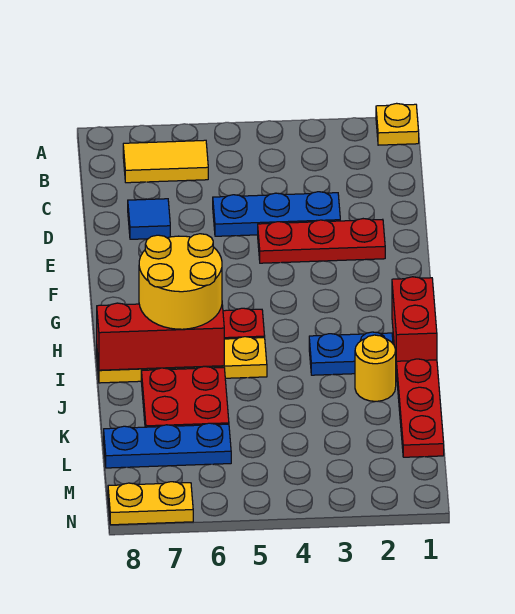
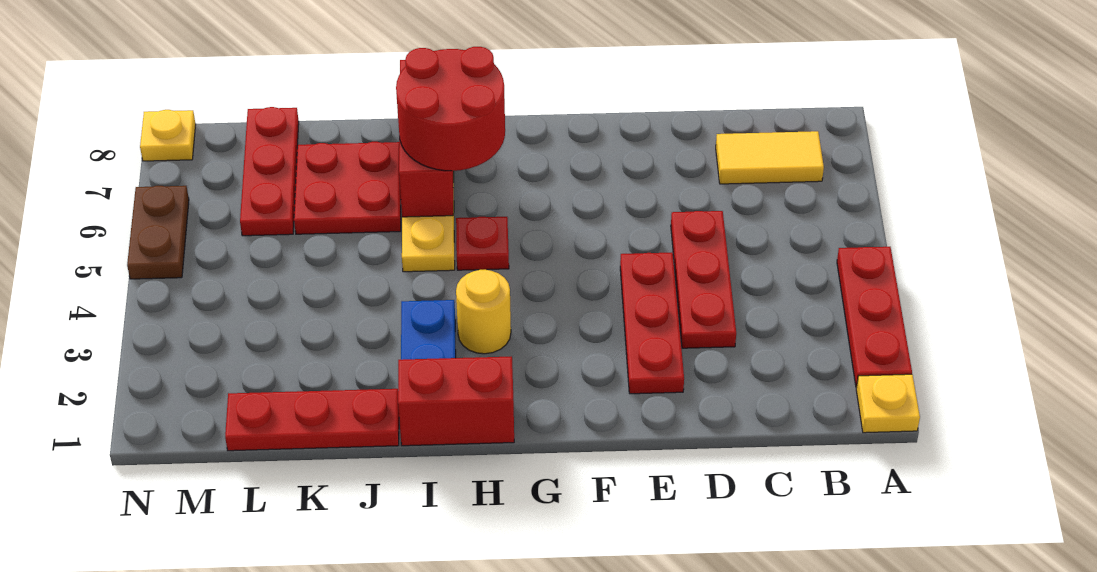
none -> red plate A2:A4 level 1
yellow tile B6:B7 level 1 -> yellow tile B7:C7 level 1
blue plate D3:D5 level 1 -> red plate D3:D5 level 1
blue tile D7 level 1 -> none
yellow round brick H6:I7 level 3 -> red round brick H6:I7 level 3
yellow round brick J2 level 1 -> yellow round brick H3 level 1
blue plate L6:L8 level 1 -> red plate L6:L8 level 1
none -> brown plate N5:N6 level 1
yellow plate N7:N8 level 1 -> yellow plate N8 level 1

..............................

Your reply should restate the data above word for word and contain no pictures.

## WORKED SOLUTION
none -> red plate A2:A4 level 1
yellow tile B6:B7 level 1 -> yellow tile B7:C7 level 1
blue plate D3:D5 level 1 -> red plate D3:D5 level 1
blue tile D7 level 1 -> none
yellow round brick H6:I7 level 3 -> red round brick H6:I7 level 3
yellow round brick J2 level 1 -> yellow round brick H3 level 1
blue plate L6:L8 level 1 -> red plate L6:L8 level 1
none -> brown plate N5:N6 level 1
yellow plate N7:N8 level 1 -> yellow plate N8 level 1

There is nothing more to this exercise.